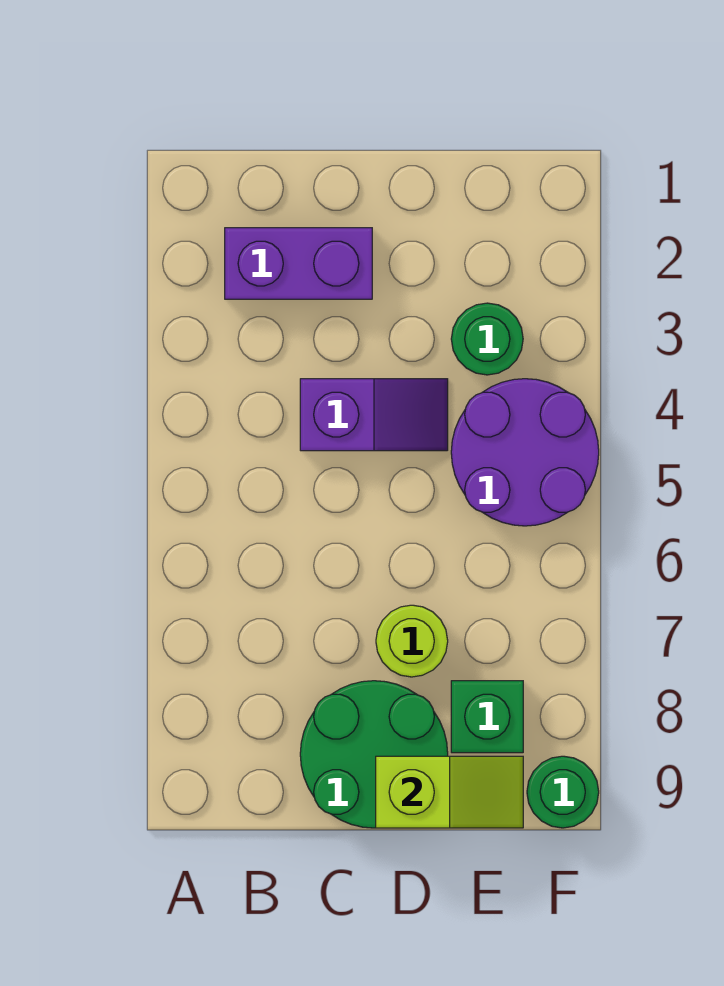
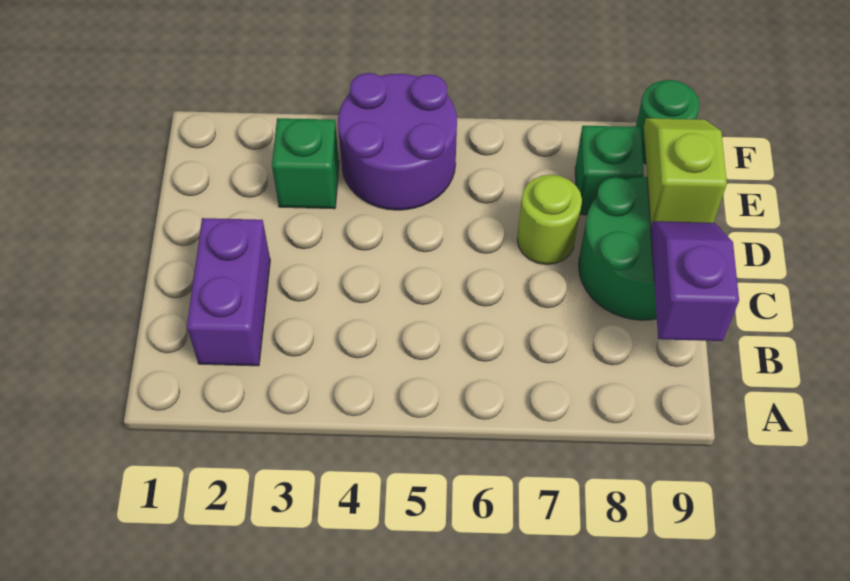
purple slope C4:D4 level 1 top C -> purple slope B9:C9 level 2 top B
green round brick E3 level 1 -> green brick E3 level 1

---

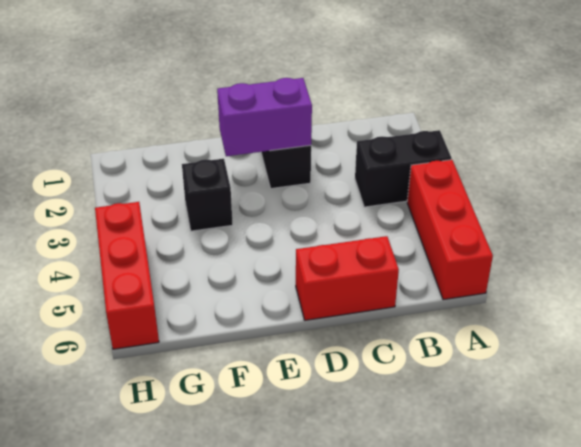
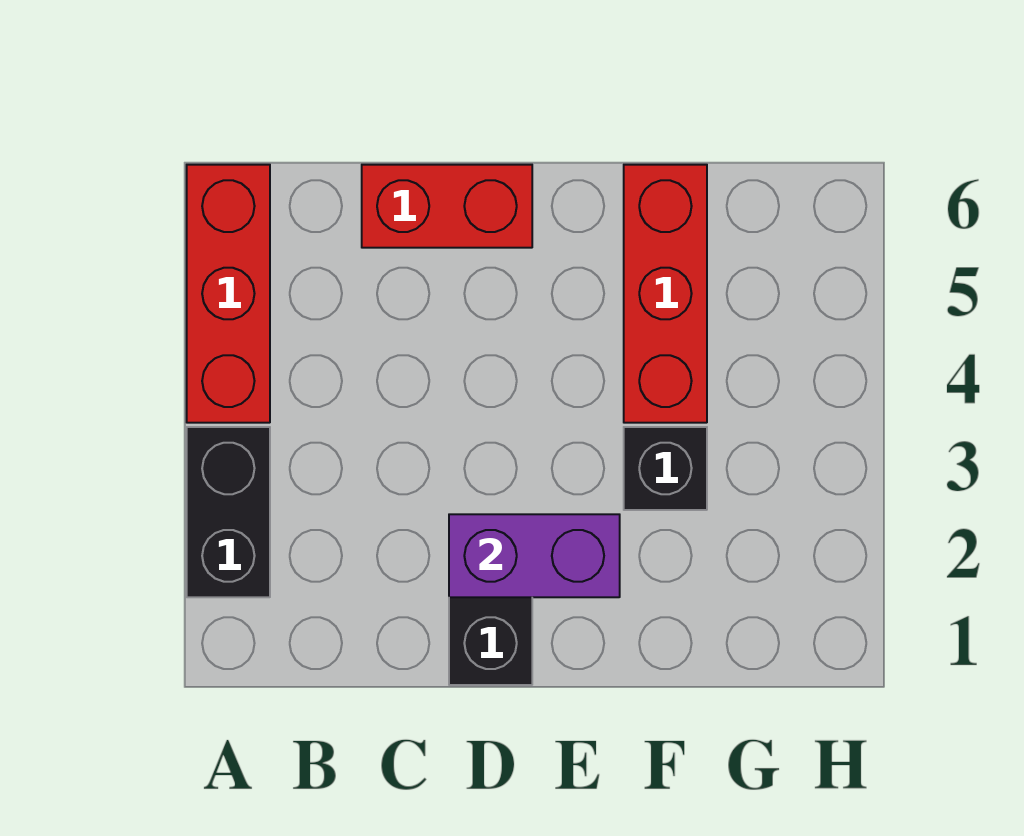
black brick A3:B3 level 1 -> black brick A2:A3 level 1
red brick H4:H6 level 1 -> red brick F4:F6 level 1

## Problem requirements
Repeat, word for word, the lines above between the line holding "purple slope C4:D4" and the line holding "green round brick", inclusive; omit everything else.

## Task answer
purple slope C4:D4 level 1 top C -> purple slope B9:C9 level 2 top B
green round brick E3 level 1 -> green brick E3 level 1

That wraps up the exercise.